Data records
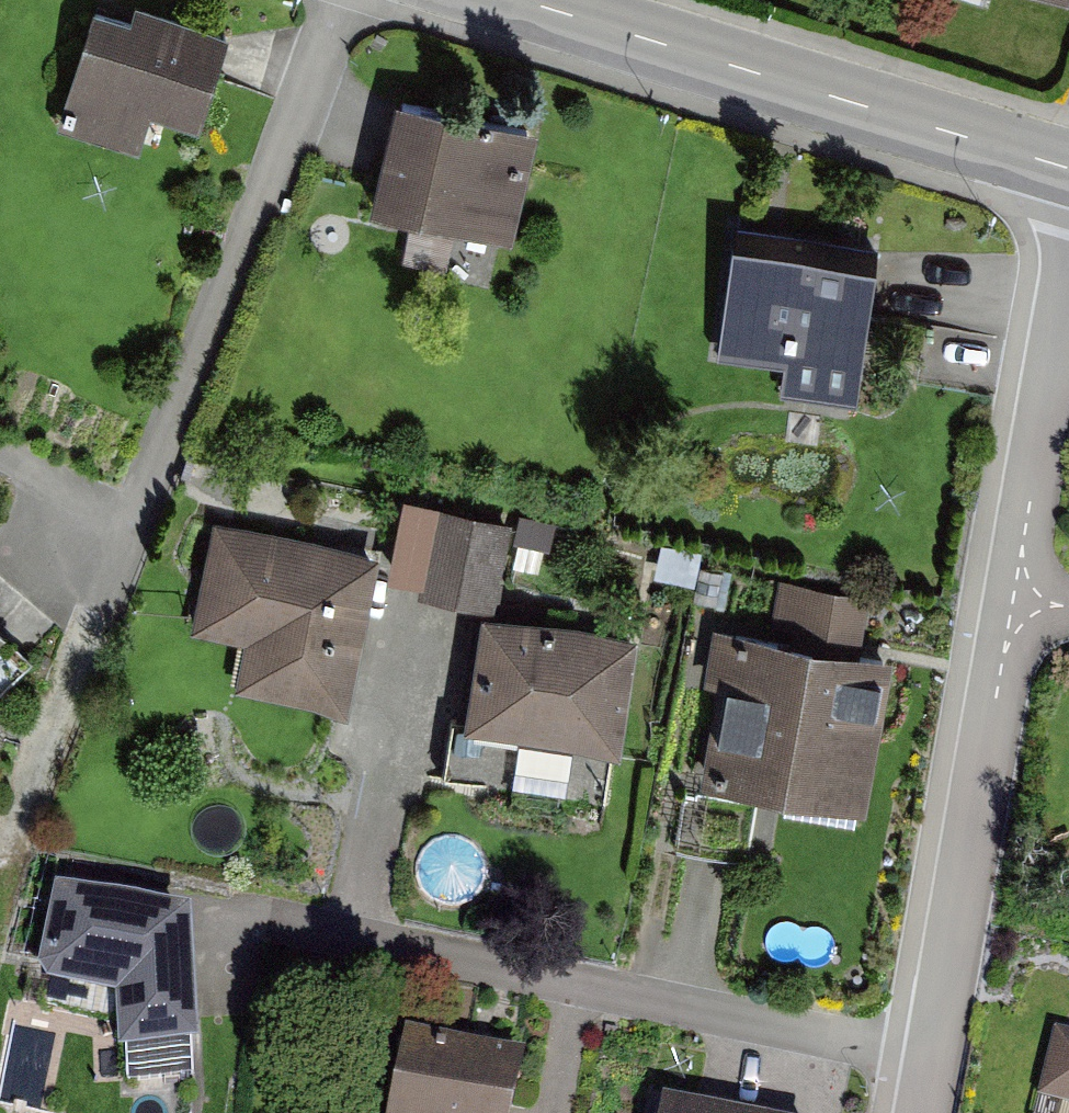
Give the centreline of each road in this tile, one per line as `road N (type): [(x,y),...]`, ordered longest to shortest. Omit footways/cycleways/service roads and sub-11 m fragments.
road 1 (residential): [(921,1112),(1003,660),(1024,600),(1021,555),(1068,287)]
road 2 (tertiary): [(1068,169),(518,0)]
road 3 (residential): [(139,521),(340,0)]
road 4 (residential): [(0,878),(139,521)]
road 5 (residential): [(0,455),(139,521)]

TASK STATEMENT:
Repeat the records in full and exactly, leaving every picture out.

OUTPUT FOR THIS TASK:
Give the centreline of each road in this tile, one per line as `road N (type): [(x,y),...]`, ordered longest to shortest. Omit footways/cycleways/service roads and sub-11 m fragments.
road 1 (residential): [(921,1112),(1003,660),(1024,600),(1021,555),(1068,287)]
road 2 (tertiary): [(1068,169),(518,0)]
road 3 (residential): [(139,521),(340,0)]
road 4 (residential): [(0,878),(139,521)]
road 5 (residential): [(0,455),(139,521)]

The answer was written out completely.